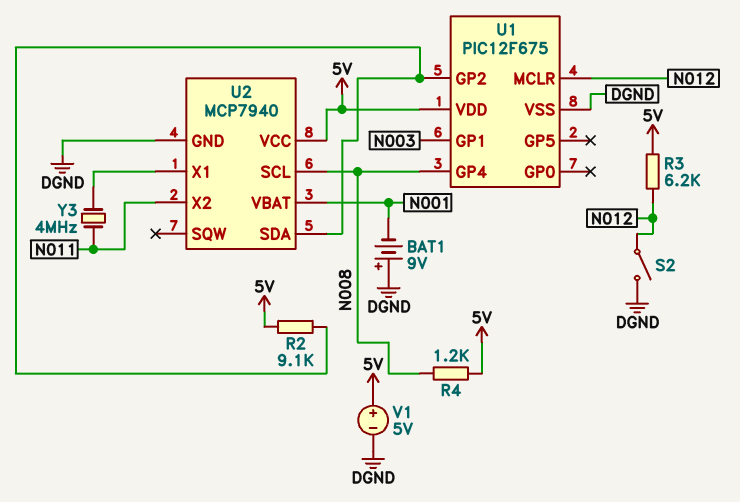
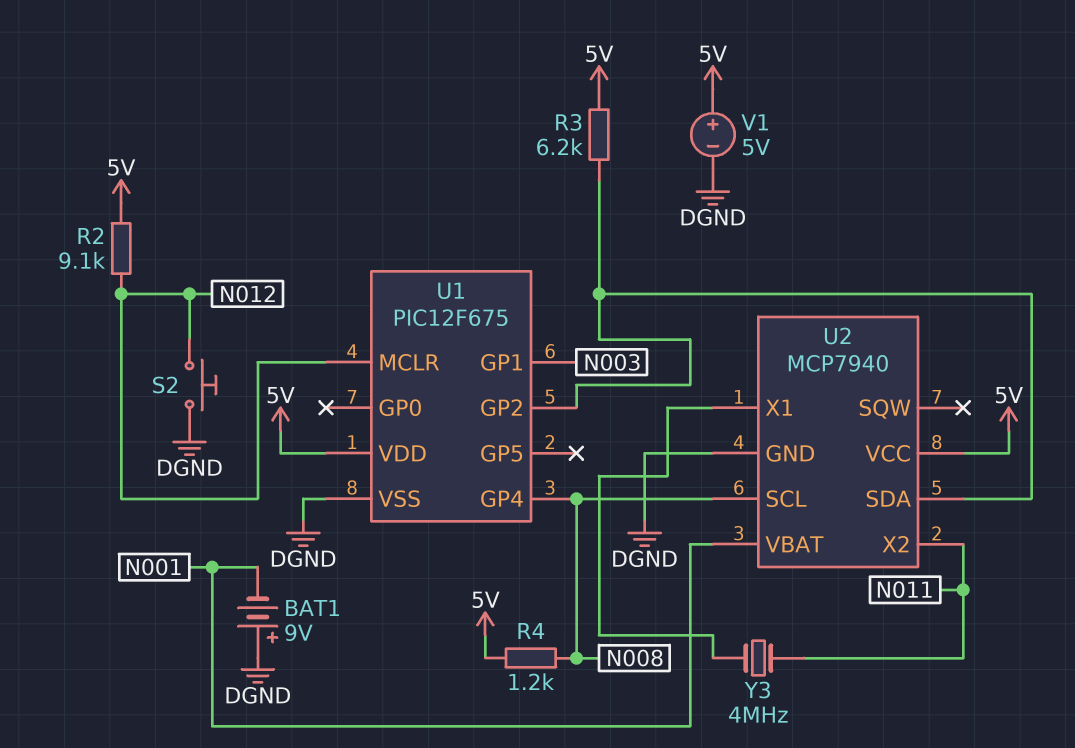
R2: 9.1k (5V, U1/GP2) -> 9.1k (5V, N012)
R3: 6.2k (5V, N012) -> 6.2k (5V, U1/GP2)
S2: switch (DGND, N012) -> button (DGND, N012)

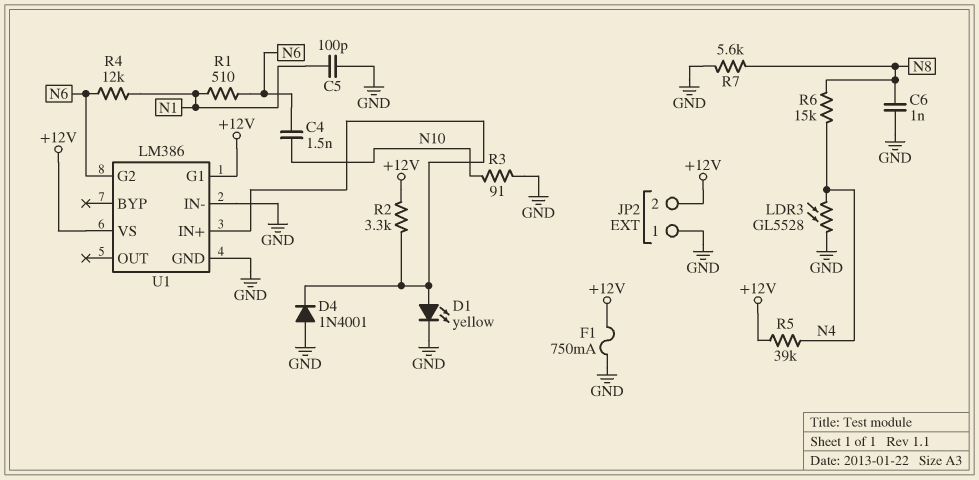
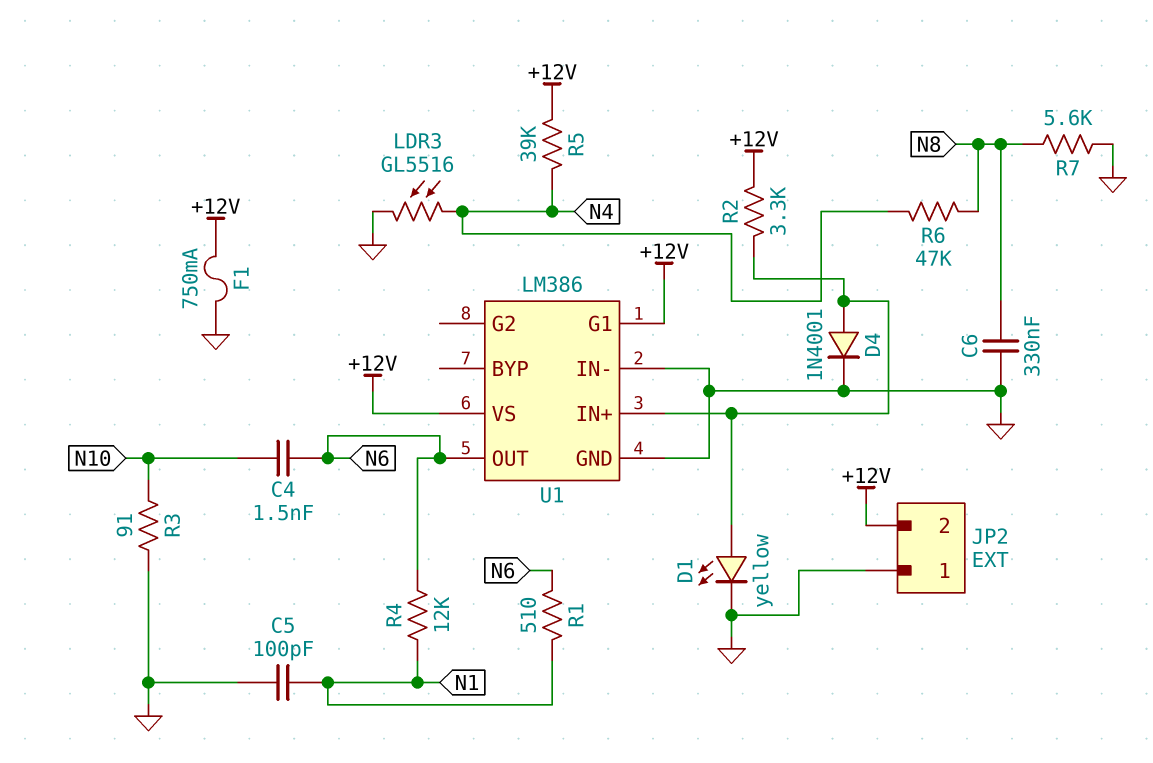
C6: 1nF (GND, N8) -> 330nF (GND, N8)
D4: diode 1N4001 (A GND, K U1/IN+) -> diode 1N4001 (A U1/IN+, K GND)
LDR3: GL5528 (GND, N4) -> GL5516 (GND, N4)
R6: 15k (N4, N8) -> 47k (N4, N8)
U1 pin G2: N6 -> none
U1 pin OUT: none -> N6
...
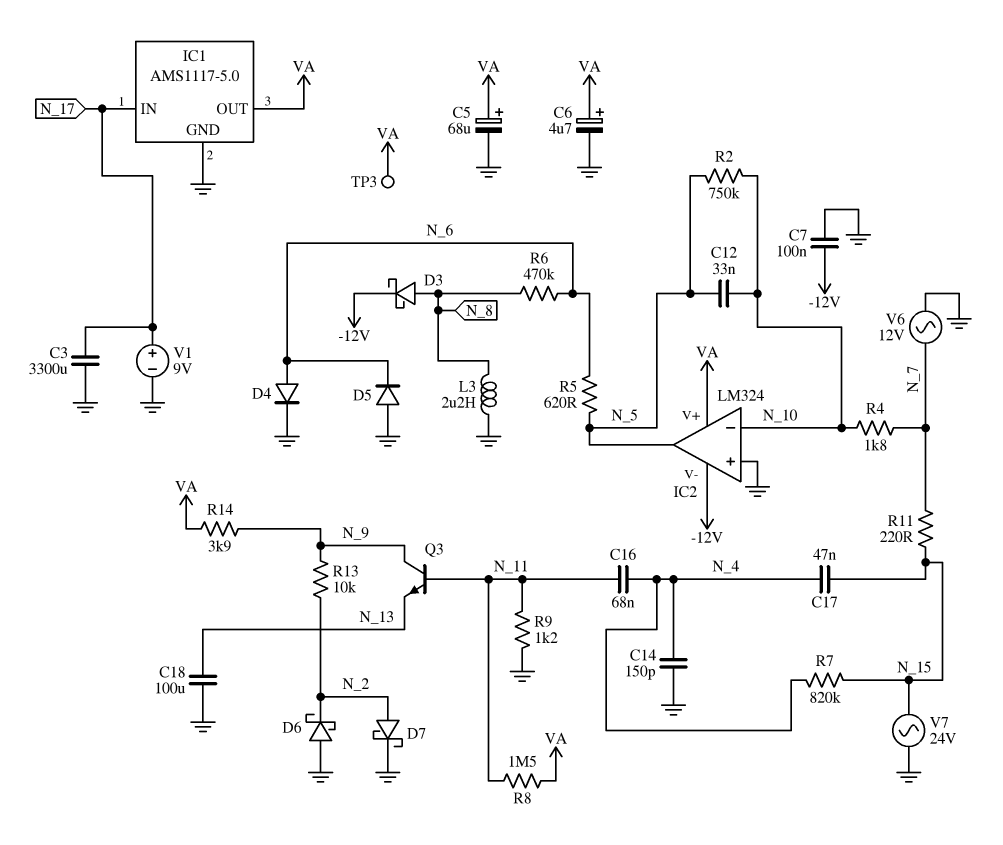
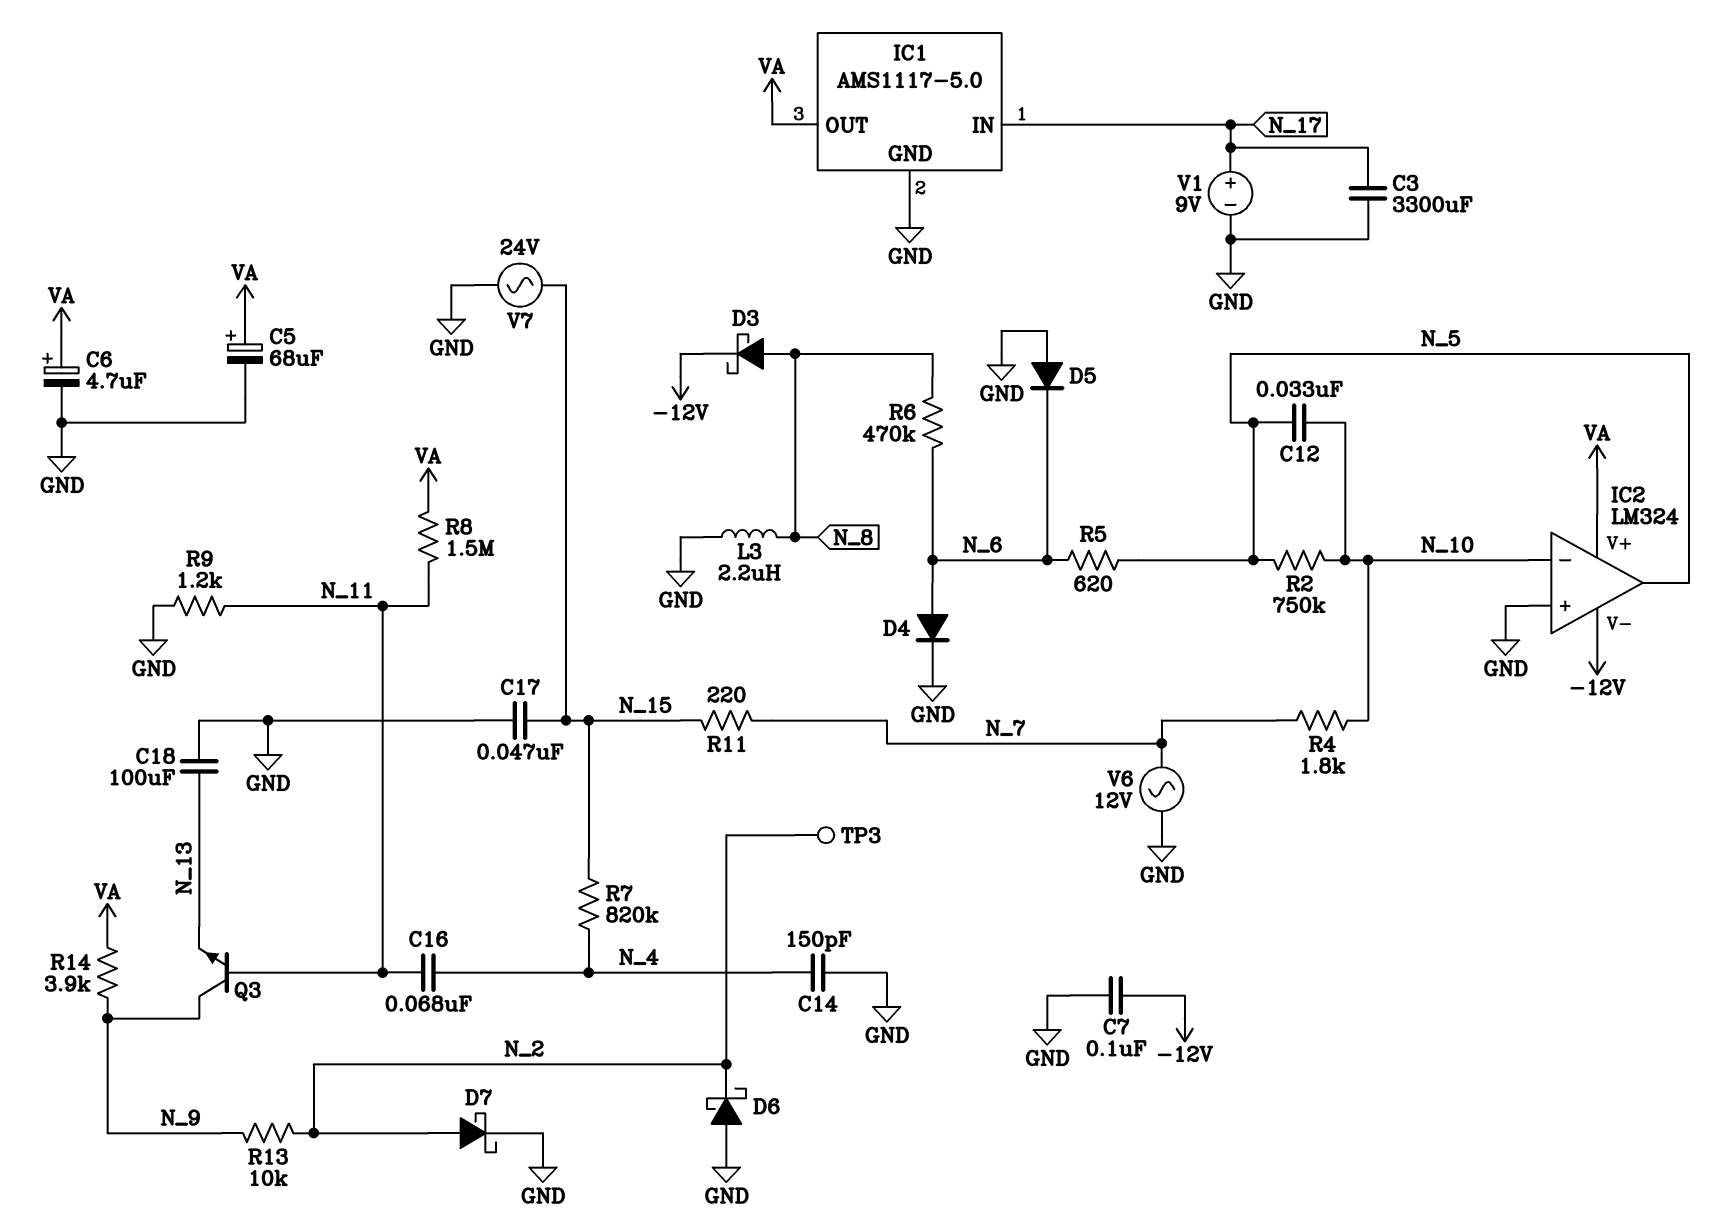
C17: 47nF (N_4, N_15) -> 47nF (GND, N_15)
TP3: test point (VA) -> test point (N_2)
==
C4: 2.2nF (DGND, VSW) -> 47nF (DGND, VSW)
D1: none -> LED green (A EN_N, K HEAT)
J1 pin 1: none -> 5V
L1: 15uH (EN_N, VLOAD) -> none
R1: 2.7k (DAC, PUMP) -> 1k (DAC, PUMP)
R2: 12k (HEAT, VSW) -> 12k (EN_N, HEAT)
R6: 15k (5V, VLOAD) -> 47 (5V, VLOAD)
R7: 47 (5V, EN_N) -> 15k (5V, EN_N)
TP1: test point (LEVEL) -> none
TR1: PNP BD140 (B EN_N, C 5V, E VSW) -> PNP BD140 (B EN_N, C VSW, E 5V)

**Your instructions**
If a line in the records holds the word "none", count it, then give only the total.

**Exercise solution**
6